▶ [WHAT THIS TASK INVOLVES]:
The records follow. Copy them exactly, but omit the pictures.

[Dataset items]
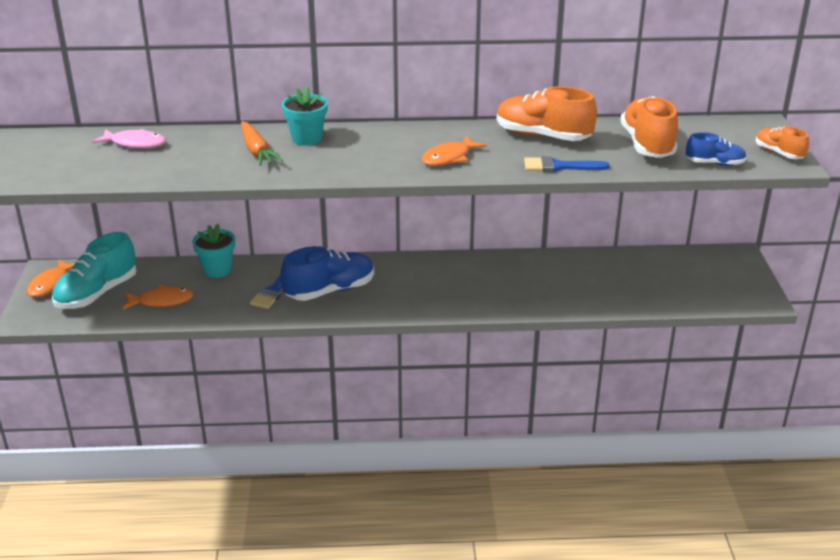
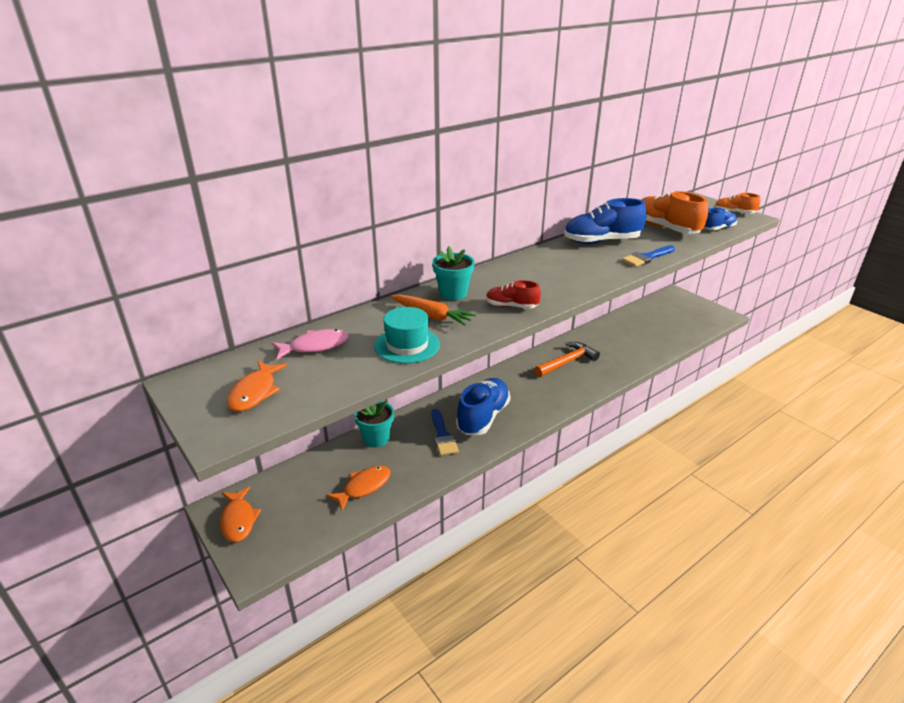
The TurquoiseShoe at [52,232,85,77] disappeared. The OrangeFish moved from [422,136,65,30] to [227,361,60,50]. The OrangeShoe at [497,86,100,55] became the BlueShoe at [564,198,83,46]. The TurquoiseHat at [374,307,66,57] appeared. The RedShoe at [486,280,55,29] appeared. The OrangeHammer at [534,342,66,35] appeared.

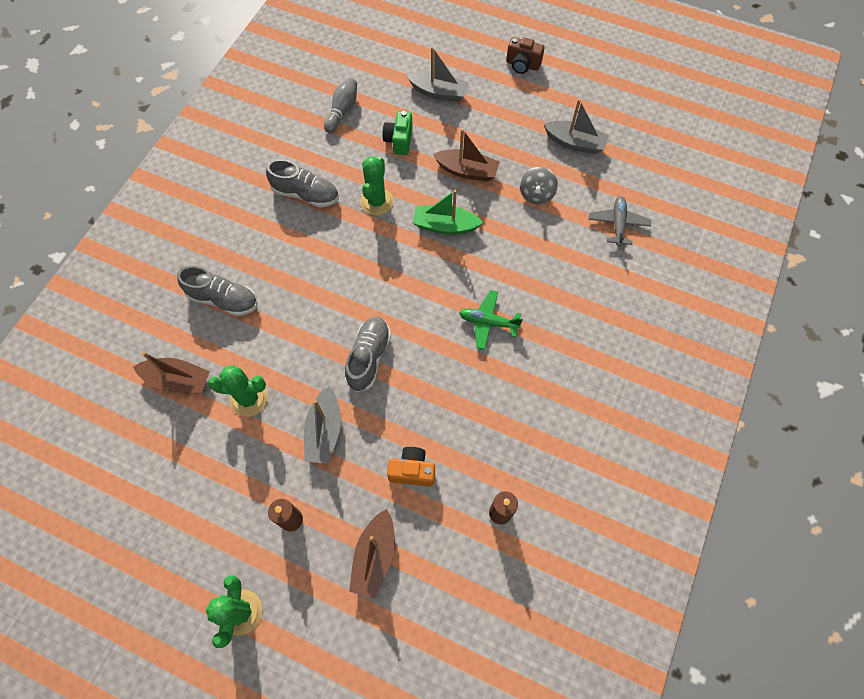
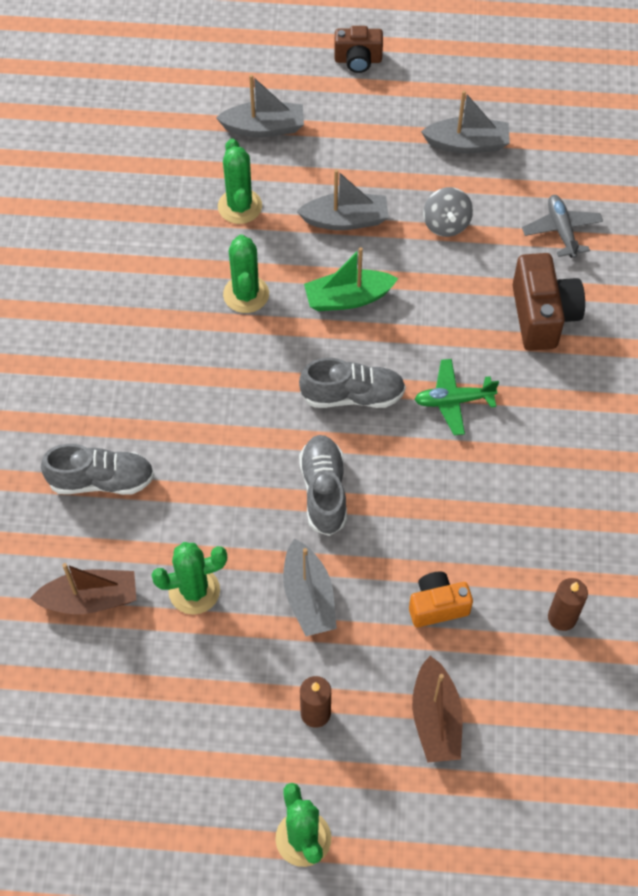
The GreyShoe moved from [266,159,73,48] to [299,358,107,50]. The GreyBowlingPin at [324,78,33,55] disappeared. The GreenCamera at [383,111,30,44] was replaced by the GreenCactus at [218,138,44,86]. The BrownBoat at [433,129,67,52] became the GreyBoat at [297,169,92,61]. The BrownCamera at [512,253,73,98] appeared.

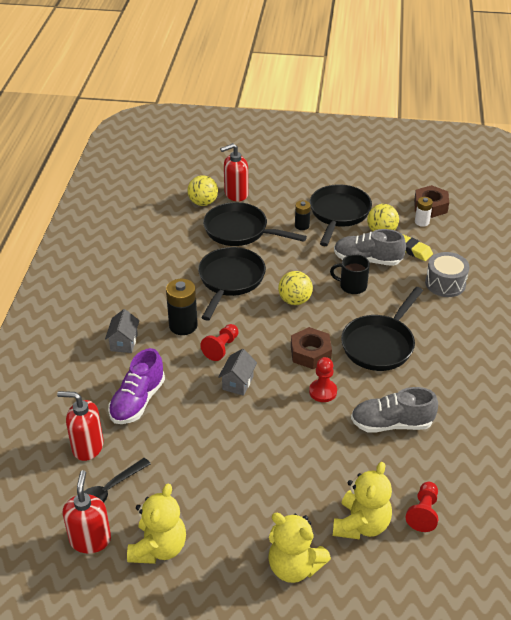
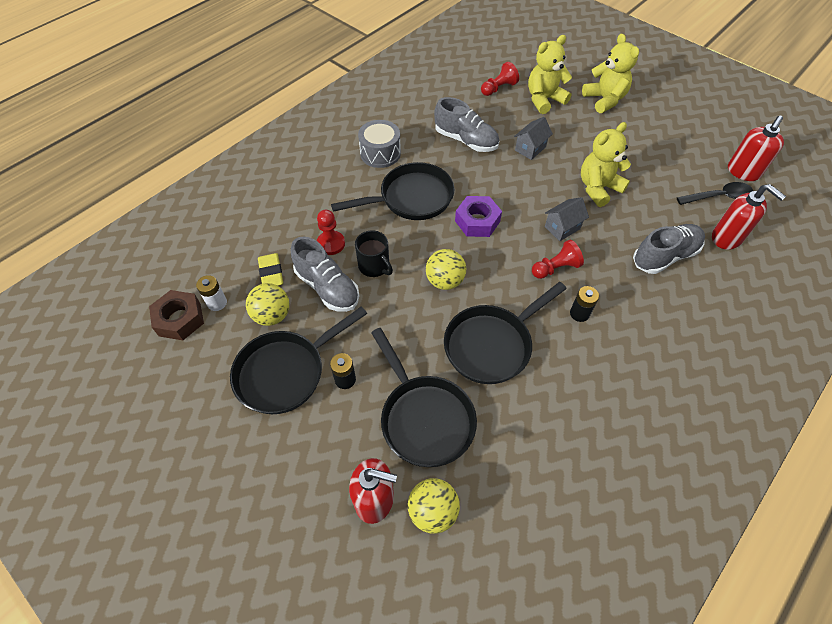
The GreyHouse moved from [105,309,34,44] to [514,117,39,43]. The PurpleShoe at [108,348,57,76] became the GreyShoe at [633,224,72,50]. The YellowTeddyBear moved from [127,483,59,81] to [581,122,50,85]. The BlackBattery at [166,279,32,56] changed to 0.59 times the size. The BrownNut at [291,327,41,42] became the PurpleNut at [455,196,47,41]. The RedPawn moved from [309,357,28,45] to [317,210,28,45]. The GreyDrum moved from [425,252,45,45] to [358,120,43,48].

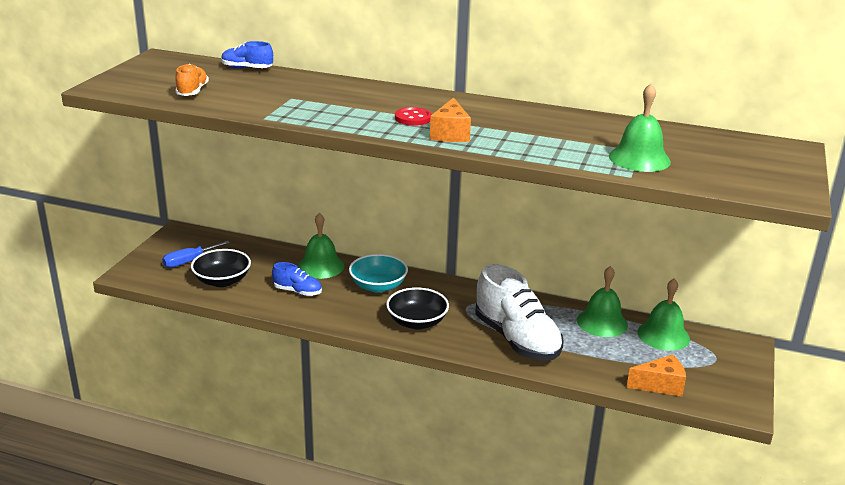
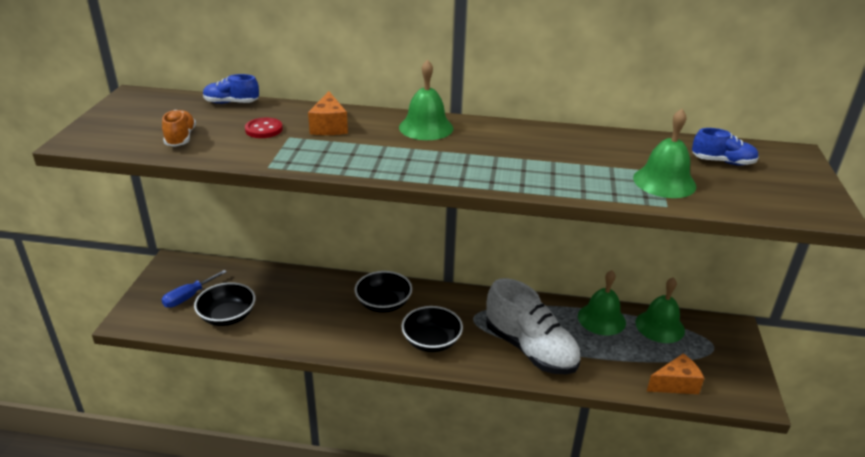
The BlueShoe moved from [272,262,50,34] to [692,128,67,37]. The GreenBell moved from [298,213,46,66] to [399,60,54,80]. The TurquoiseBowl at [349,254,59,39] became the BlackBowl at [354,271,58,42]. The RedButton moved from [395,107,37,19] to [245,118,38,20]. The OrangeCheese moved from [430,98,41,44] to [308,91,40,44].

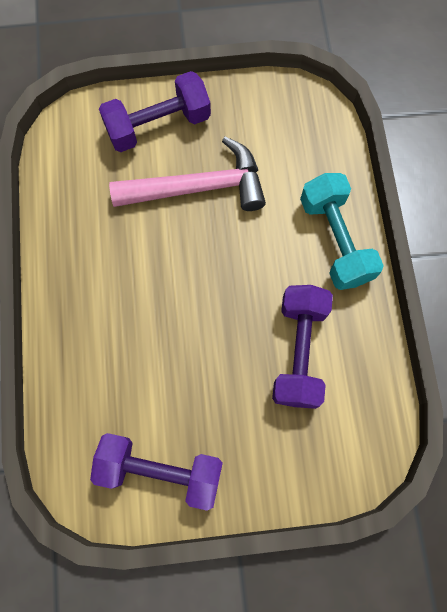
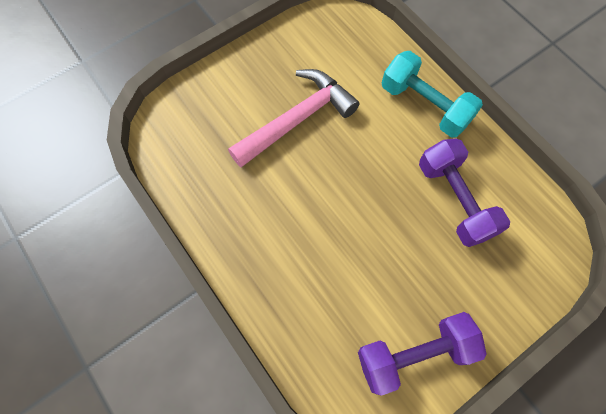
The PurpleDumbbell at [99,71,112,81] disappeared.

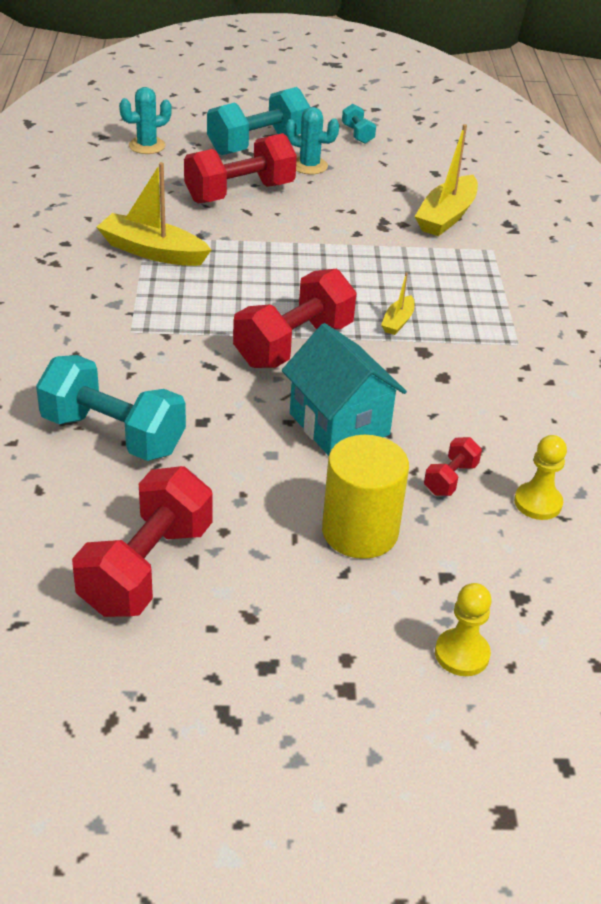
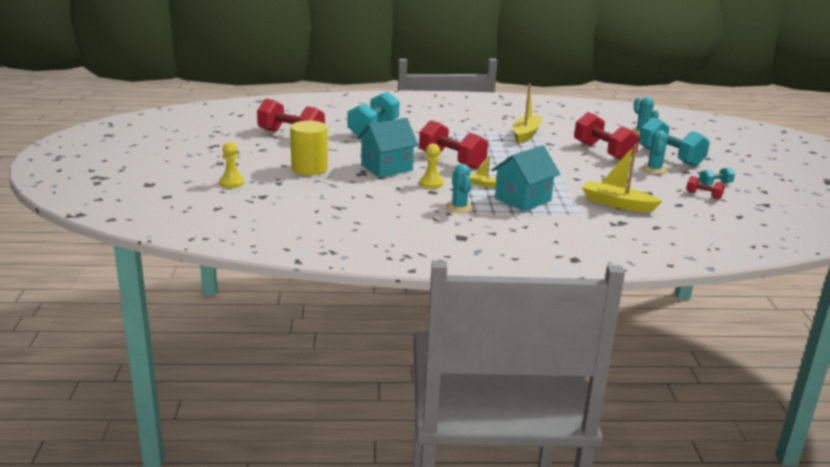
The RedDumbbell moved from [424,437,58,59] to [686,176,39,24]. The YellowPawn moved from [514,435,53,85] to [420,143,23,46]. The TurquoiseCactus at [446,164,28,49] appeared. The TurquoiseHouse at [492,145,68,66] appeared.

▶ [EXERCISE SOLUTION]:
The TurquoiseShoe at [52,232,85,77] disappeared. The OrangeFish moved from [422,136,65,30] to [227,361,60,50]. The OrangeShoe at [497,86,100,55] became the BlueShoe at [564,198,83,46]. The TurquoiseHat at [374,307,66,57] appeared. The RedShoe at [486,280,55,29] appeared. The OrangeHammer at [534,342,66,35] appeared.

The GreyShoe moved from [266,159,73,48] to [299,358,107,50]. The GreyBowlingPin at [324,78,33,55] disappeared. The GreenCamera at [383,111,30,44] was replaced by the GreenCactus at [218,138,44,86]. The BrownBoat at [433,129,67,52] became the GreyBoat at [297,169,92,61]. The BrownCamera at [512,253,73,98] appeared.

The GreyHouse moved from [105,309,34,44] to [514,117,39,43]. The PurpleShoe at [108,348,57,76] became the GreyShoe at [633,224,72,50]. The YellowTeddyBear moved from [127,483,59,81] to [581,122,50,85]. The BlackBattery at [166,279,32,56] changed to 0.59 times the size. The BrownNut at [291,327,41,42] became the PurpleNut at [455,196,47,41]. The RedPawn moved from [309,357,28,45] to [317,210,28,45]. The GreyDrum moved from [425,252,45,45] to [358,120,43,48].

The BlueShoe moved from [272,262,50,34] to [692,128,67,37]. The GreenBell moved from [298,213,46,66] to [399,60,54,80]. The TurquoiseBowl at [349,254,59,39] became the BlackBowl at [354,271,58,42]. The RedButton moved from [395,107,37,19] to [245,118,38,20]. The OrangeCheese moved from [430,98,41,44] to [308,91,40,44].

The PurpleDumbbell at [99,71,112,81] disappeared.

The RedDumbbell moved from [424,437,58,59] to [686,176,39,24]. The YellowPawn moved from [514,435,53,85] to [420,143,23,46]. The TurquoiseCactus at [446,164,28,49] appeared. The TurquoiseHouse at [492,145,68,66] appeared.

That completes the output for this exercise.